### EXERCISE MATERIALS ###

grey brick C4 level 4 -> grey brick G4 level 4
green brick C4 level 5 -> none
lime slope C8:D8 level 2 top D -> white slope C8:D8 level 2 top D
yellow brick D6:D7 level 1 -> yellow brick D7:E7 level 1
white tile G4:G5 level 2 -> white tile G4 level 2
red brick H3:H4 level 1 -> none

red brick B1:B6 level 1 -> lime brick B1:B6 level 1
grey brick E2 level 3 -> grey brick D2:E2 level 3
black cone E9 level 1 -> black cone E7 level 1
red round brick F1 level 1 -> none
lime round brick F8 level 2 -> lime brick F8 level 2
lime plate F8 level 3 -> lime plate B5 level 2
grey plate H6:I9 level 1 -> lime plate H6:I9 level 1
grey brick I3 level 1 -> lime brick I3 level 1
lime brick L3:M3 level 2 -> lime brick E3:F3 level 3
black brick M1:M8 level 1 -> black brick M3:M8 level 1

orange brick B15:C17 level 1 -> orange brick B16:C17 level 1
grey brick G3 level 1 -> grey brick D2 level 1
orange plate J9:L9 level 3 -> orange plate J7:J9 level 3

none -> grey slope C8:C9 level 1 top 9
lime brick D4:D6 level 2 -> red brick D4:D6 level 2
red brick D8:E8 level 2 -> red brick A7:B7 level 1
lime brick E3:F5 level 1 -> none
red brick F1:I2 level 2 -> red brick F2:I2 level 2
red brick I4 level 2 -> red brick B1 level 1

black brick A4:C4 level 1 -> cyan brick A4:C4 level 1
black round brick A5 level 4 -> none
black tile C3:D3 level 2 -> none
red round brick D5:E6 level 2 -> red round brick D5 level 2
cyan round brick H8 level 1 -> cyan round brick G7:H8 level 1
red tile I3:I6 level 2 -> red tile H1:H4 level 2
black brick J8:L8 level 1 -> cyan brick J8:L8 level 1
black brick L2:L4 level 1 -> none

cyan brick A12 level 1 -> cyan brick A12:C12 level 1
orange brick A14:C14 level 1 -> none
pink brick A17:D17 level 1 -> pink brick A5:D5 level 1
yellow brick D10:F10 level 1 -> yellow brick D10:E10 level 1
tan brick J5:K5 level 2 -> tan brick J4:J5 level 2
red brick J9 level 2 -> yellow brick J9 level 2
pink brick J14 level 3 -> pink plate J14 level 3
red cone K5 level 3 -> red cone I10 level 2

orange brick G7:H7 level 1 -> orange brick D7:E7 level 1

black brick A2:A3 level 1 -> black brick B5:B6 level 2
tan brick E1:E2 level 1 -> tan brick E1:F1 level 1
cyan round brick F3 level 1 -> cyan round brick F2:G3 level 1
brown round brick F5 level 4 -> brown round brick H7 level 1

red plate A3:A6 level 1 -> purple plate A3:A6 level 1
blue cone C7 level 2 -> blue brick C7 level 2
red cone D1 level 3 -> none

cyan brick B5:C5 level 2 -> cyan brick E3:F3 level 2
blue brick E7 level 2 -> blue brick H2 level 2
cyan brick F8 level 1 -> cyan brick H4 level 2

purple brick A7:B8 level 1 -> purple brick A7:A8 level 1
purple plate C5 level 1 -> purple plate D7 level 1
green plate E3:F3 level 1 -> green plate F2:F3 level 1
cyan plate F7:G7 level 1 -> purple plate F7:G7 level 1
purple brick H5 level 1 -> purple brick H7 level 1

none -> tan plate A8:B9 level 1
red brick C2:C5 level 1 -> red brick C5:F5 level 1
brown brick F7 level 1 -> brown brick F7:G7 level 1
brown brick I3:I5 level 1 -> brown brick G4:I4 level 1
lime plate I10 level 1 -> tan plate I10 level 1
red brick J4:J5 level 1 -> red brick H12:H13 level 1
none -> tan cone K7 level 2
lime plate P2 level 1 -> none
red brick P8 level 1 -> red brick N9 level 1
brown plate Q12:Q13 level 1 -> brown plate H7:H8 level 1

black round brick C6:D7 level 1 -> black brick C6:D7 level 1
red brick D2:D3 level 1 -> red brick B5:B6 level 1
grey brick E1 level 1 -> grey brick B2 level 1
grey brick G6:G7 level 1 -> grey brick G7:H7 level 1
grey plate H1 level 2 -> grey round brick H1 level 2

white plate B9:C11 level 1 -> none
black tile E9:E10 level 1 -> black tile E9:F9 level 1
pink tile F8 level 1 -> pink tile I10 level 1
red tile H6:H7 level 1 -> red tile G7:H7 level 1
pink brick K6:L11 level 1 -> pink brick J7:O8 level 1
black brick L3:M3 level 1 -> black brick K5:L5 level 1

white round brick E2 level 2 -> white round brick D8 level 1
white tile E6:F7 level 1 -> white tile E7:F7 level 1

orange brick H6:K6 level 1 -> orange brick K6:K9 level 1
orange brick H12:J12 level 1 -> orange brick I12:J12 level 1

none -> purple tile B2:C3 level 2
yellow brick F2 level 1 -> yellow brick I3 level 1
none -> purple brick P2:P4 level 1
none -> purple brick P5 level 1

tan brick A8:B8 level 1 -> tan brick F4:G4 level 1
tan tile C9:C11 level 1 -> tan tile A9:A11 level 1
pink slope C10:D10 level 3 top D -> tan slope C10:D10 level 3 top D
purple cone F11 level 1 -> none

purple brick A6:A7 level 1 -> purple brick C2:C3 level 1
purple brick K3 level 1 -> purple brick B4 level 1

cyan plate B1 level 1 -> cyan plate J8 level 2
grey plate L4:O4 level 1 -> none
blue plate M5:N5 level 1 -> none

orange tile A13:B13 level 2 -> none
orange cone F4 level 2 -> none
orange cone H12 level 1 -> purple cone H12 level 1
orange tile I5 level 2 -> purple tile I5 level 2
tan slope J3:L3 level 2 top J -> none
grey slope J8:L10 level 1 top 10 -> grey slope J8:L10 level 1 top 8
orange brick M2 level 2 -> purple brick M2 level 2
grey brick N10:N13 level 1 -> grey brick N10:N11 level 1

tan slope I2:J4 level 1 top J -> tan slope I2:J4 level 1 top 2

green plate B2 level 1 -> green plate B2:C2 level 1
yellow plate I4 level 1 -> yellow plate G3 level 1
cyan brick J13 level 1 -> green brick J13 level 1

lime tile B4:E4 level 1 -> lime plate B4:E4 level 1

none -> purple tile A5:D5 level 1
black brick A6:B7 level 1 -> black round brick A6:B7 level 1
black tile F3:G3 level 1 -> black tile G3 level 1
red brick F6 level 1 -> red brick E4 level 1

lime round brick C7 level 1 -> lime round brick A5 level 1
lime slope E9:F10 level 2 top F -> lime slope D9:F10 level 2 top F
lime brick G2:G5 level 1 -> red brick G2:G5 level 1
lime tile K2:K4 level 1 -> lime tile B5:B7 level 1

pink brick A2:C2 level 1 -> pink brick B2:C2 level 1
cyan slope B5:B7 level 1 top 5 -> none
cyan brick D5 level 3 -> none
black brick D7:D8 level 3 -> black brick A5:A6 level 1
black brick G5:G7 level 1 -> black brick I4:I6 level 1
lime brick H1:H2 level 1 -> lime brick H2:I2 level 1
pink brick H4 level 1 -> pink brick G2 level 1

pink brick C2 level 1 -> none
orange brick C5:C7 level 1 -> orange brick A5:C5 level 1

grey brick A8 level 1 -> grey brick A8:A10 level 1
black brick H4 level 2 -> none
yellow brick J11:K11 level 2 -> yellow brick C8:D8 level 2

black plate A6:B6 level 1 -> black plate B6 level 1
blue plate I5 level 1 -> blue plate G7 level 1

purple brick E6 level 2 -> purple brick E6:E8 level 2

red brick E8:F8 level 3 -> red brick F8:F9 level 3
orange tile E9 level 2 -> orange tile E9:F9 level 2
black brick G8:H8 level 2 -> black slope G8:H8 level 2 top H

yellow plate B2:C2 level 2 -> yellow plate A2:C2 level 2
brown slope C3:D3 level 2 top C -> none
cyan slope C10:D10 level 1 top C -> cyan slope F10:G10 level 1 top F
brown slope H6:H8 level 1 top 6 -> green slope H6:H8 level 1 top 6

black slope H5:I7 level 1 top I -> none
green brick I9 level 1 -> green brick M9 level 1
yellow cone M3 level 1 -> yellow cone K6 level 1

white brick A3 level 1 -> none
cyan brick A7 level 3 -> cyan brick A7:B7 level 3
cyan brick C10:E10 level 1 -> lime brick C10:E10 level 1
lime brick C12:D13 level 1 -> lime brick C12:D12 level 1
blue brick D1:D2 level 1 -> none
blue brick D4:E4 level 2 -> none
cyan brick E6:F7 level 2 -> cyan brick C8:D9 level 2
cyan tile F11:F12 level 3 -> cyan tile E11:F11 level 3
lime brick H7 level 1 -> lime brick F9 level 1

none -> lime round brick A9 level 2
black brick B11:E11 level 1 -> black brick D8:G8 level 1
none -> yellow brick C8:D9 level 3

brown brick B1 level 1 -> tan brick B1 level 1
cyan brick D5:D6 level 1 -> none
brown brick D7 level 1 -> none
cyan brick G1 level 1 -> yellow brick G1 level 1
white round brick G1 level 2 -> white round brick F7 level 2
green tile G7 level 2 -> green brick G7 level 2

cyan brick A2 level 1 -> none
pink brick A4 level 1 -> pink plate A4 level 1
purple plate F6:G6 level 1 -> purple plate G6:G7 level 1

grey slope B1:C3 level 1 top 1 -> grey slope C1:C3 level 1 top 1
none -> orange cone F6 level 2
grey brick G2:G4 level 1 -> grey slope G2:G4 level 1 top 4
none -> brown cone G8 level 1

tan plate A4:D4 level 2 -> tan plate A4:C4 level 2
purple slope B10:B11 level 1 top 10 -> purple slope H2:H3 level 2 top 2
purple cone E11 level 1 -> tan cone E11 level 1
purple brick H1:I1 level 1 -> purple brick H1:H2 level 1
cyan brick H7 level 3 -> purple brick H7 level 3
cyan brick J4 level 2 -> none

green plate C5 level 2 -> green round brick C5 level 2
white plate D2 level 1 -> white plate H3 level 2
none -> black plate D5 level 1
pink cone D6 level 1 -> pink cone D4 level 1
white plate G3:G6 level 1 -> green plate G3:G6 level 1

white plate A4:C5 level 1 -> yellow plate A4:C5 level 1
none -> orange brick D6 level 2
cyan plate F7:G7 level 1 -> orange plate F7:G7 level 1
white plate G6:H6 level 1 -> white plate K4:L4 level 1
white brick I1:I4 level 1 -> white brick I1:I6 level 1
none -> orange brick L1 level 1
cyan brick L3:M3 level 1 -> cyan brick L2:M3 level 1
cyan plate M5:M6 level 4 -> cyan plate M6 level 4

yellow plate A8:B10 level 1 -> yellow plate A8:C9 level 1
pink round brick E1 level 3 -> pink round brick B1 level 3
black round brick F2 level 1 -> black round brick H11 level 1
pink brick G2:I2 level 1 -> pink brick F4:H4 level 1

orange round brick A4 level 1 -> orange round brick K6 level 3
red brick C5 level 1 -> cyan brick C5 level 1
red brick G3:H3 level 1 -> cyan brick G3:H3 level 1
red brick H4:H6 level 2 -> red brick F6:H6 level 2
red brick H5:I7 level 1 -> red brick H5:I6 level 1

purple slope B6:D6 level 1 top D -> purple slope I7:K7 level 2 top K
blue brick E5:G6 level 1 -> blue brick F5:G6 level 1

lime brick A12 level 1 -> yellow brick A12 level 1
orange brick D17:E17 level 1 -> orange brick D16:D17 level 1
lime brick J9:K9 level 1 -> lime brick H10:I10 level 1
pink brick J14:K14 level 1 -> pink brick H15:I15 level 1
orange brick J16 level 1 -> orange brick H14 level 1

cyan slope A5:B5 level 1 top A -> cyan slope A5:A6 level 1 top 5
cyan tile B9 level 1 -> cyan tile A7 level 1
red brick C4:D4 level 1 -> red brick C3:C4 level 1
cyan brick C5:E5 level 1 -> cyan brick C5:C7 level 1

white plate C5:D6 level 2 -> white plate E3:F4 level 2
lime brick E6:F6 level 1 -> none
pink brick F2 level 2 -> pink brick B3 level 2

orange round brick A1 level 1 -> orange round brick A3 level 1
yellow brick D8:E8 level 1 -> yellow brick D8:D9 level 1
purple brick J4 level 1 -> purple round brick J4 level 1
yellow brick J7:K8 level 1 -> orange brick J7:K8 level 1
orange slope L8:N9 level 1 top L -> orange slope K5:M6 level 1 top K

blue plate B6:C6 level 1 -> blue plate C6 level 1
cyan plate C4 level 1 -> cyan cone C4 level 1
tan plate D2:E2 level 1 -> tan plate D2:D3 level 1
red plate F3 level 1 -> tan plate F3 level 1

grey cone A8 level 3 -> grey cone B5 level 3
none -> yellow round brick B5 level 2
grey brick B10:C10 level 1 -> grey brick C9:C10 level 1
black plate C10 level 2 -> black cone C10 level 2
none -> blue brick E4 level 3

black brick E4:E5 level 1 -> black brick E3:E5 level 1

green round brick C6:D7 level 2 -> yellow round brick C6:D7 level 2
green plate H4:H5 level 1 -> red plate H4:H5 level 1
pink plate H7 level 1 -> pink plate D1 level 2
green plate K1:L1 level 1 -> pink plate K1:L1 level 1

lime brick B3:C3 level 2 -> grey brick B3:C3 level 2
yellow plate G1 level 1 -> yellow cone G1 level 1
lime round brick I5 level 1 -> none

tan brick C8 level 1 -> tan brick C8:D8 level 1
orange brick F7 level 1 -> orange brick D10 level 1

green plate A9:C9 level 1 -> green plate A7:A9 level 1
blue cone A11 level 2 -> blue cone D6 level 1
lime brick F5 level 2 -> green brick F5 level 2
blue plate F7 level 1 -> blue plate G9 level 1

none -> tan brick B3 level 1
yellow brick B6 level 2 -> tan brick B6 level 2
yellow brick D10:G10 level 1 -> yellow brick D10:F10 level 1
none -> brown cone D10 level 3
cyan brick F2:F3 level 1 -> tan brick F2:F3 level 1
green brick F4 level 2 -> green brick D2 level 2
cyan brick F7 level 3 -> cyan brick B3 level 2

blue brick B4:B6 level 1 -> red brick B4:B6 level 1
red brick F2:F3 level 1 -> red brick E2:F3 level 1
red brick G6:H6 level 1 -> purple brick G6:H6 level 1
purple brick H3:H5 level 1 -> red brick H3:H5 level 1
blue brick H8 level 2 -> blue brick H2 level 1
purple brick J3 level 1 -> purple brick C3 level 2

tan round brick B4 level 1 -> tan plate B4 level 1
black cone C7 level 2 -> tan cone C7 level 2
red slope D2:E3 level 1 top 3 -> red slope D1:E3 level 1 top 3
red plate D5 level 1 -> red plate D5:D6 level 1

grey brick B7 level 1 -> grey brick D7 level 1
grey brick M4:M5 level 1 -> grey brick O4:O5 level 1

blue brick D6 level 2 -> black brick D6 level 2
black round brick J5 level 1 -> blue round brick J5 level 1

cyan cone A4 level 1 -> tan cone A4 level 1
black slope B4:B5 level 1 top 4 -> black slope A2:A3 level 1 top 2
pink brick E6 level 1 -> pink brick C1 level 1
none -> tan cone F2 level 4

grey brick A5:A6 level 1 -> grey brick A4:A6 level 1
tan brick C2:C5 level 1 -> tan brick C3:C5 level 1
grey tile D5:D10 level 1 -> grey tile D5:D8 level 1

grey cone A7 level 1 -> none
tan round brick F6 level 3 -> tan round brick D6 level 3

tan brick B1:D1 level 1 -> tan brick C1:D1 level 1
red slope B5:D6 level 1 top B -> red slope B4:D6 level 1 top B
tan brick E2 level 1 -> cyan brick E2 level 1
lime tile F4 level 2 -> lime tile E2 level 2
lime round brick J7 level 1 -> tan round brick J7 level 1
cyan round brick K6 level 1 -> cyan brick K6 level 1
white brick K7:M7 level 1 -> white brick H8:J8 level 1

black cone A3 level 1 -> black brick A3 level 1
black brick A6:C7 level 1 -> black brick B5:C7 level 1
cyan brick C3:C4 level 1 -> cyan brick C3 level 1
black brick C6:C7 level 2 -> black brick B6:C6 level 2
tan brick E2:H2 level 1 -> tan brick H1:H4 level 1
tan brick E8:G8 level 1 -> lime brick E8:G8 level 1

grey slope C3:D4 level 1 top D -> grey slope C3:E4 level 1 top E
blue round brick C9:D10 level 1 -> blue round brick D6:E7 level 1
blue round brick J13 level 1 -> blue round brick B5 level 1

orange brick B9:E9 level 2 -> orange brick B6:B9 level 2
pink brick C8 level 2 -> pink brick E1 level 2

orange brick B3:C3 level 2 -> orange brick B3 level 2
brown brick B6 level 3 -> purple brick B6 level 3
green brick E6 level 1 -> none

###

■ TASK DETAILS: Only the lines containing the word "brown" should be returned from the data above.

■ EXPECTED ANSWER:
brown round brick F5 level 4 -> brown round brick H7 level 1
brown brick F7 level 1 -> brown brick F7:G7 level 1
brown brick I3:I5 level 1 -> brown brick G4:I4 level 1
brown plate Q12:Q13 level 1 -> brown plate H7:H8 level 1
brown slope C3:D3 level 2 top C -> none
brown slope H6:H8 level 1 top 6 -> green slope H6:H8 level 1 top 6
brown brick B1 level 1 -> tan brick B1 level 1
brown brick D7 level 1 -> none
none -> brown cone G8 level 1
none -> brown cone D10 level 3
brown brick B6 level 3 -> purple brick B6 level 3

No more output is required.